• **Information supplied**:
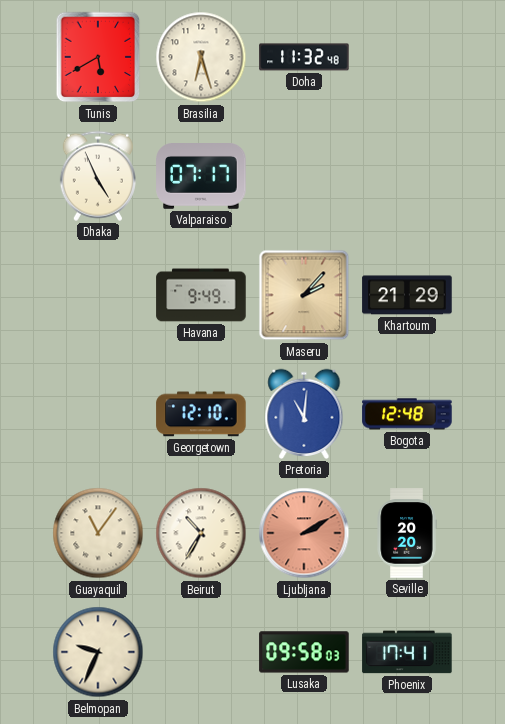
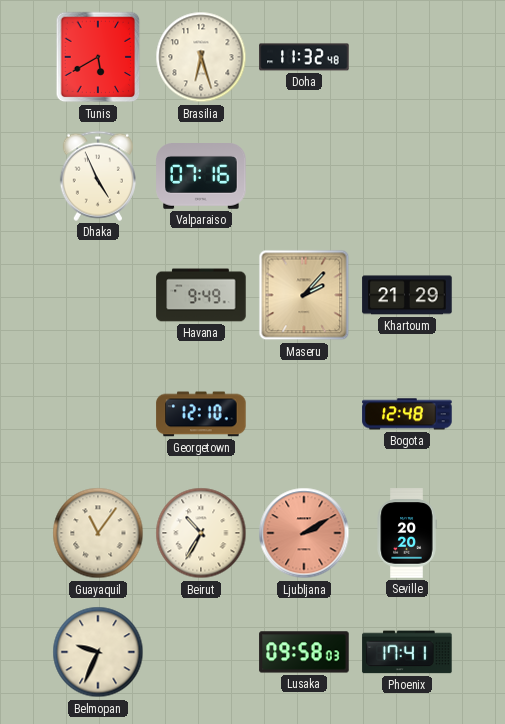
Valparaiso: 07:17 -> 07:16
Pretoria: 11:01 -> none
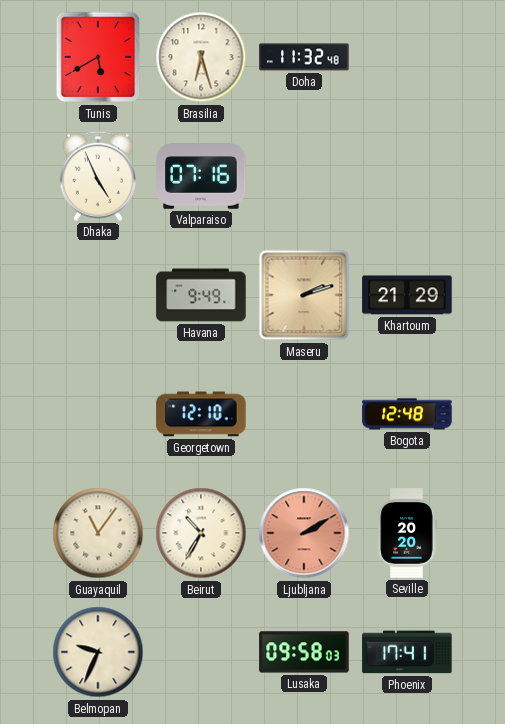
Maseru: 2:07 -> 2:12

---

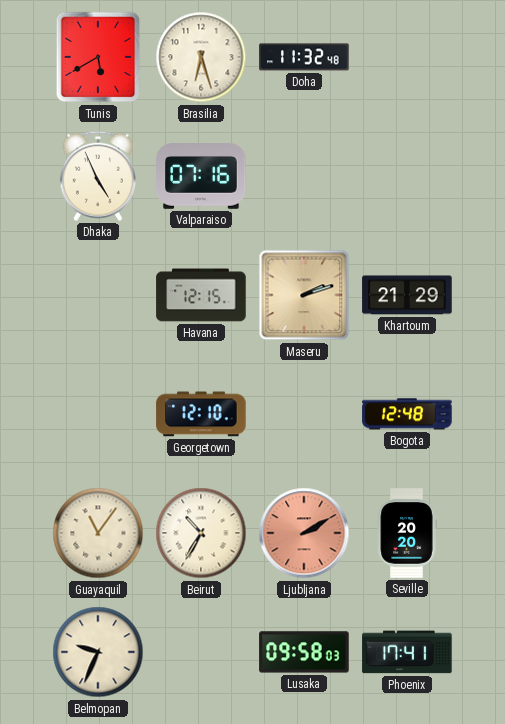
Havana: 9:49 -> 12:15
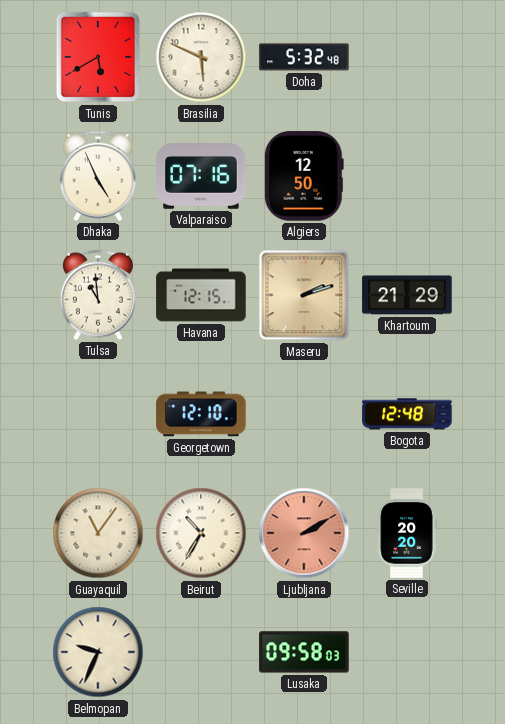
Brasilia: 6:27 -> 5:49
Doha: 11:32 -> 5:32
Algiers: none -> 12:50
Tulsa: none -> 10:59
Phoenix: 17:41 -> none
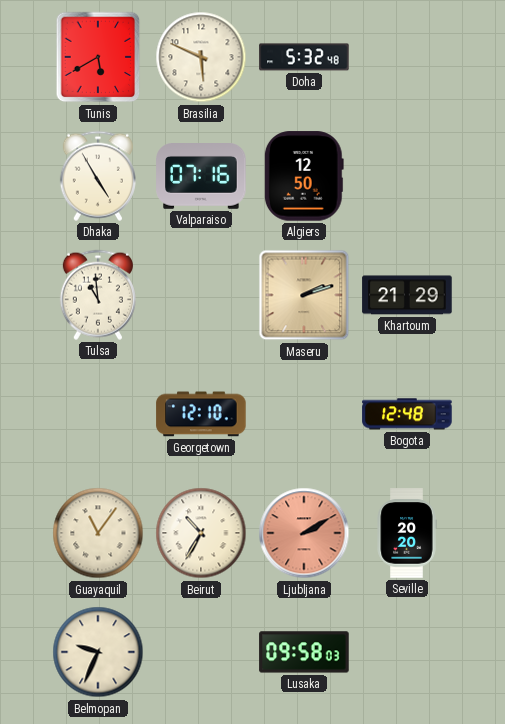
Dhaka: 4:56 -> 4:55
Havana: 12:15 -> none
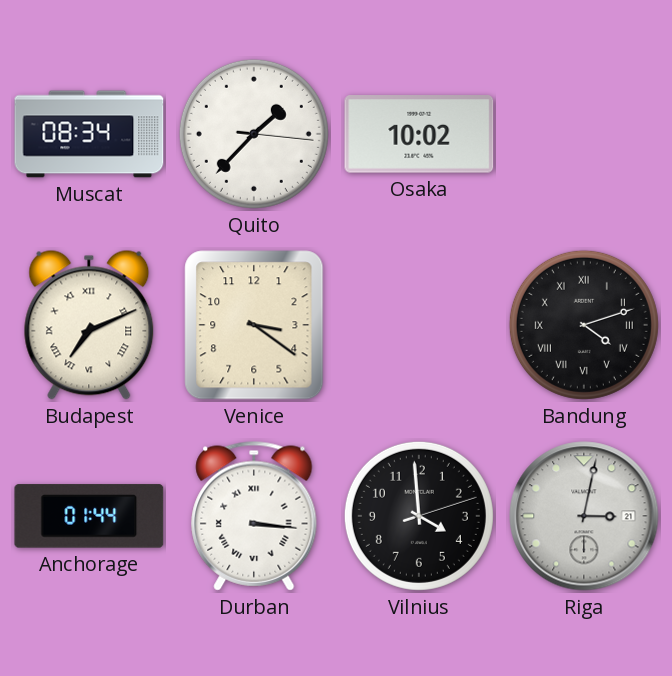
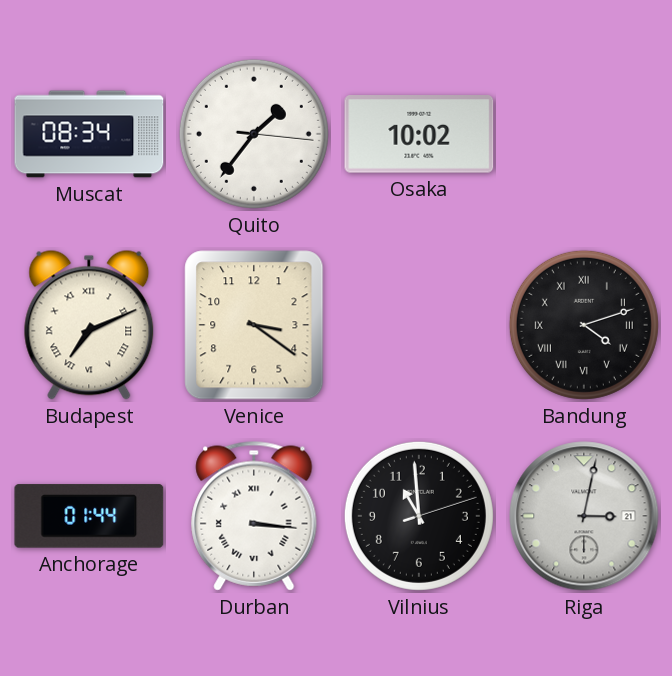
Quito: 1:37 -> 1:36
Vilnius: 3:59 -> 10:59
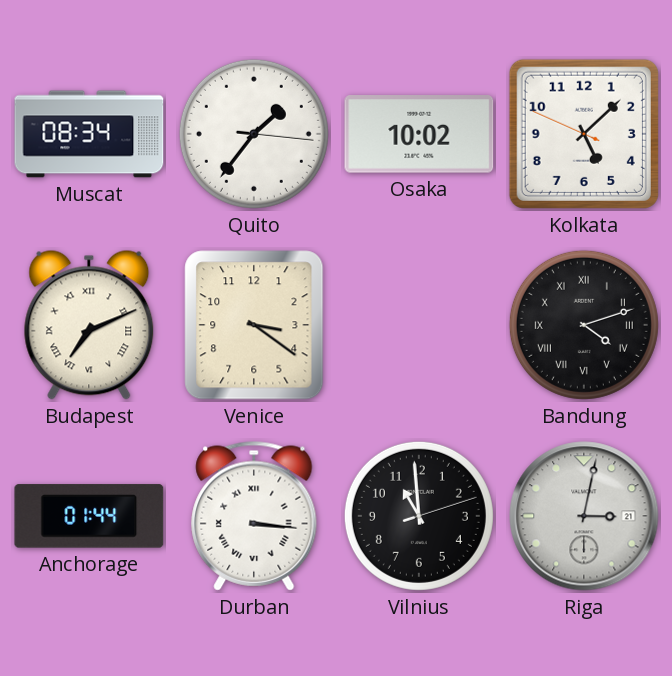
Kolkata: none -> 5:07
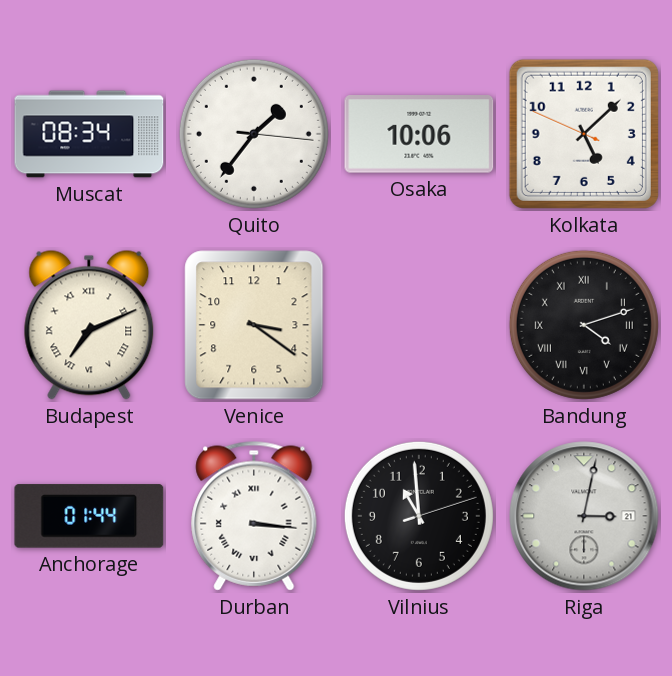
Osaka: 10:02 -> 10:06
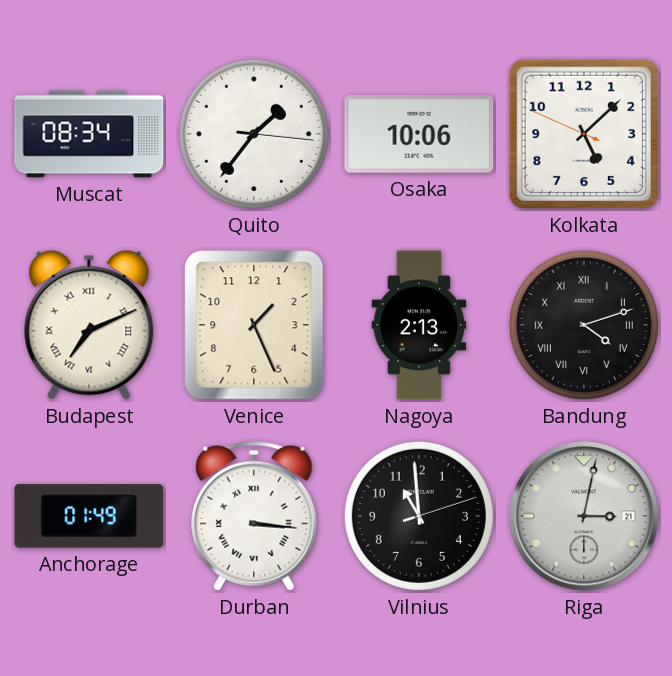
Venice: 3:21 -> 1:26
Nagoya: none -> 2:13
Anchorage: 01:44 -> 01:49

==

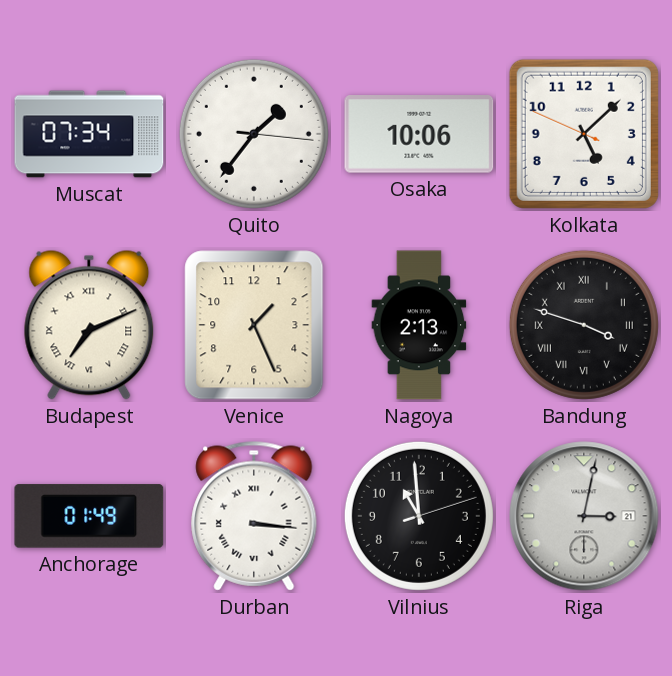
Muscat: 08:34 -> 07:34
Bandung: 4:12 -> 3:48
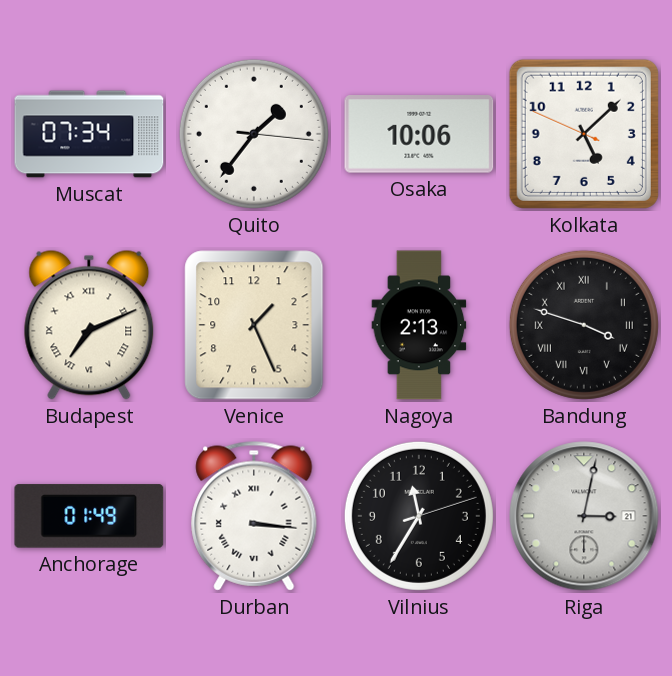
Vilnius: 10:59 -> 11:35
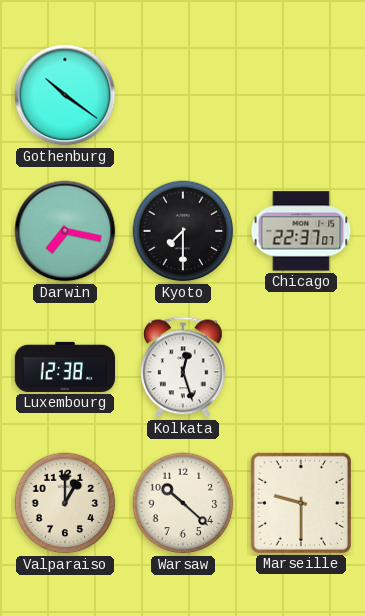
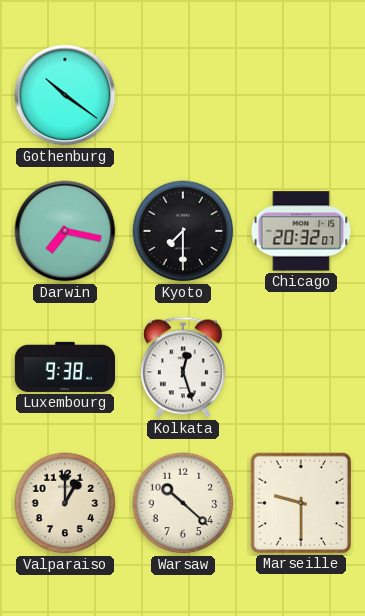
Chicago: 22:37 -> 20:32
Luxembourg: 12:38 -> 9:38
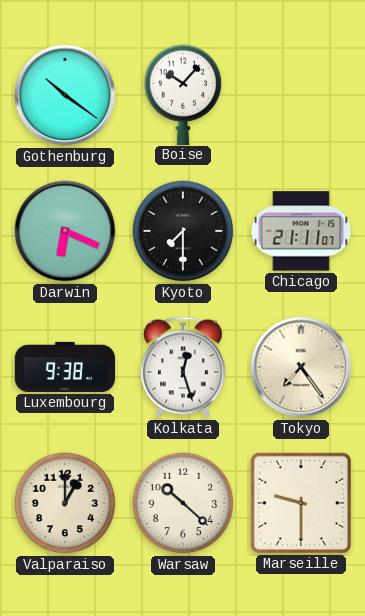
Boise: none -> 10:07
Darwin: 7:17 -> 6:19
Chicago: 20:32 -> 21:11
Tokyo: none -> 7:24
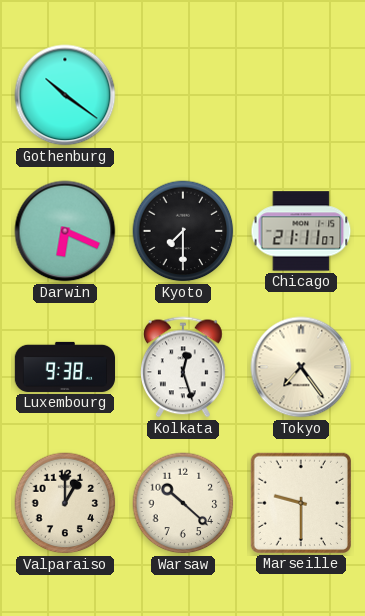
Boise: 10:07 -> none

• **Aim of the task**: Write out the stretch of the listing from the line containing "Dhaka: 4:56 -> 4:55" through the line containing "Osaka: 10:02 -> 10:06" as a JSON list of strings, one string per line, with blank lines and the pictures left out.

• **Finished exercise**:
[
  "Dhaka: 4:56 -> 4:55",
  "Havana: 12:15 -> none",
  "Quito: 1:37 -> 1:36",
  "Vilnius: 3:59 -> 10:59",
  "Kolkata: none -> 5:07",
  "Osaka: 10:02 -> 10:06"
]